-- Input data follows --

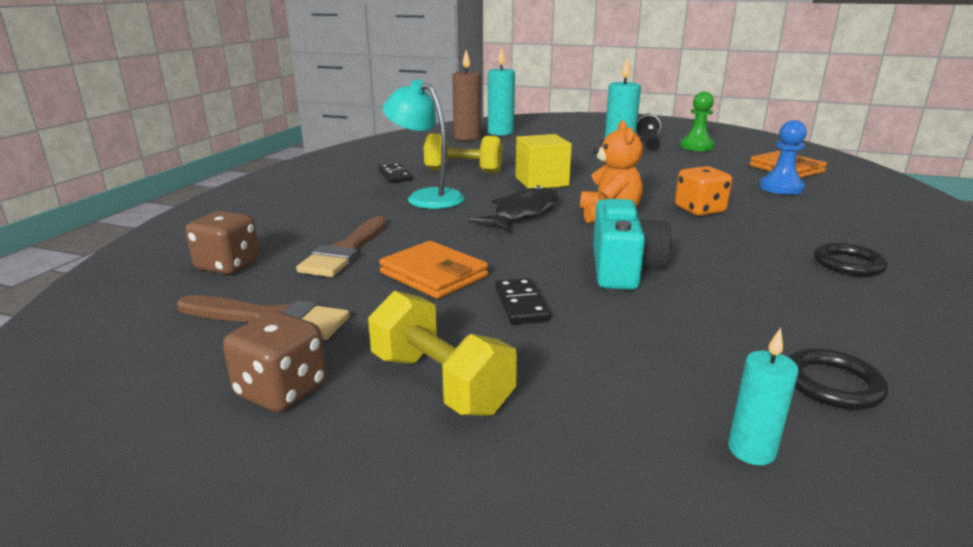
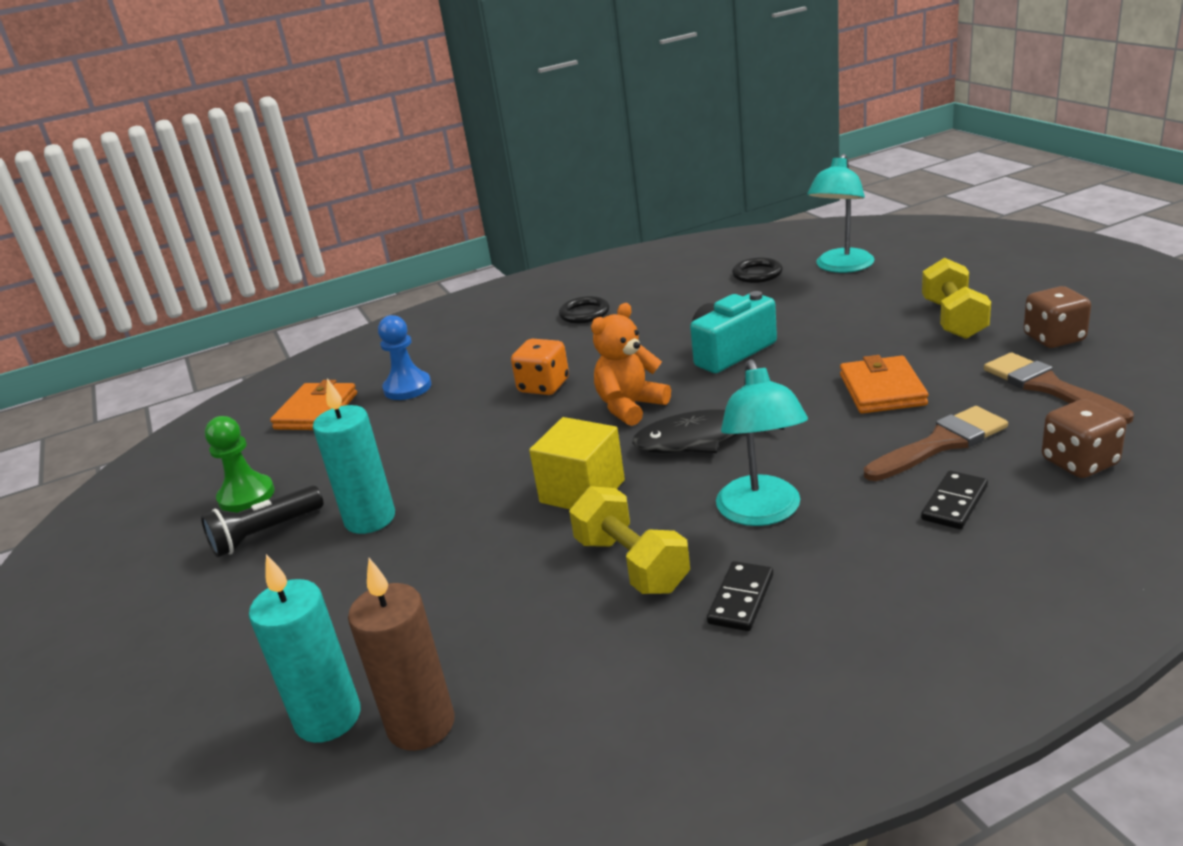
camera: 130 degrees left, 5 degrees up
(521, 304) = (846, 348): black domino -> black domino (954, 503)
(751, 450) = (841, 267): turquoise candle -> turquoise lamp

-- Input data concluded --

Instructions for the task: Give back the material above word for word; no picture belongs in it.

Answer below:
camera: 130 degrees left, 5 degrees up
(521, 304) = (846, 348): black domino -> black domino (954, 503)
(751, 450) = (841, 267): turquoise candle -> turquoise lamp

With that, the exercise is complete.